From the first line to the last, print the records exactly, leaving out the pictures.

▶ [The input]
──────
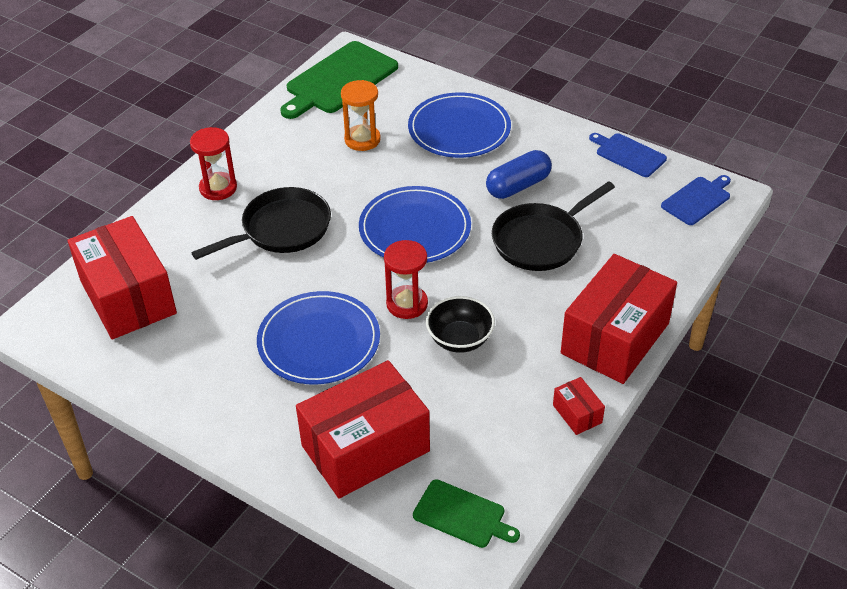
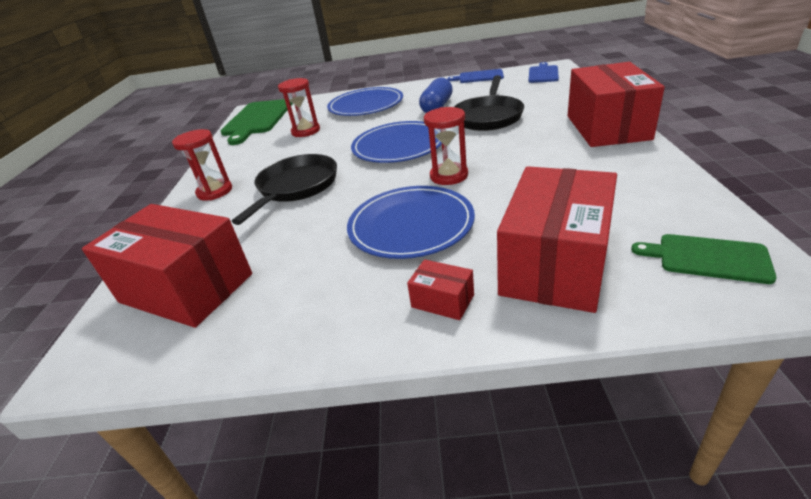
camera: 30 degrees left, 10 degrees down
(362, 139) = (306, 131): orange hourglass -> red hourglass
(460, 339) = (515, 172): black bowl -> none
(462, 515) = (708, 258): green cutting board -> green cutting board turned 150 degrees counterclockwise
(577, 414) = (658, 164): red box -> red box (442, 301)

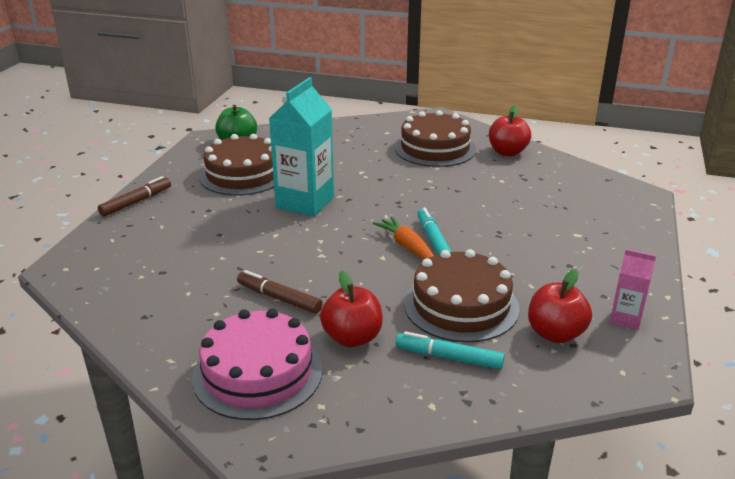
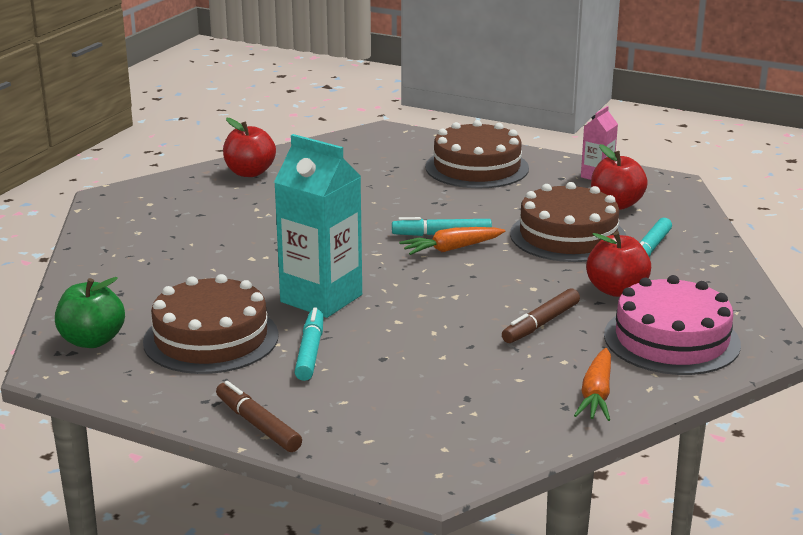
camera: 80 degrees left, 5 degrees down
(161, 331) = (596, 394): none -> orange carrot
(227, 207) = (310, 351): none -> turquoise marker
(435, 148) = (211, 209): brown cake -> brown cake (477, 167)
──────
▶ [Response to this task]
camera: 30 degrees left, 10 degrees down
(362, 139) = (306, 131): orange hourglass -> red hourglass
(460, 339) = (515, 172): black bowl -> none
(462, 515) = (708, 258): green cutting board -> green cutting board turned 150 degrees counterclockwise
(577, 414) = (658, 164): red box -> red box (442, 301)

camera: 80 degrees left, 5 degrees down
(161, 331) = (596, 394): none -> orange carrot
(227, 207) = (310, 351): none -> turquoise marker
(435, 148) = (211, 209): brown cake -> brown cake (477, 167)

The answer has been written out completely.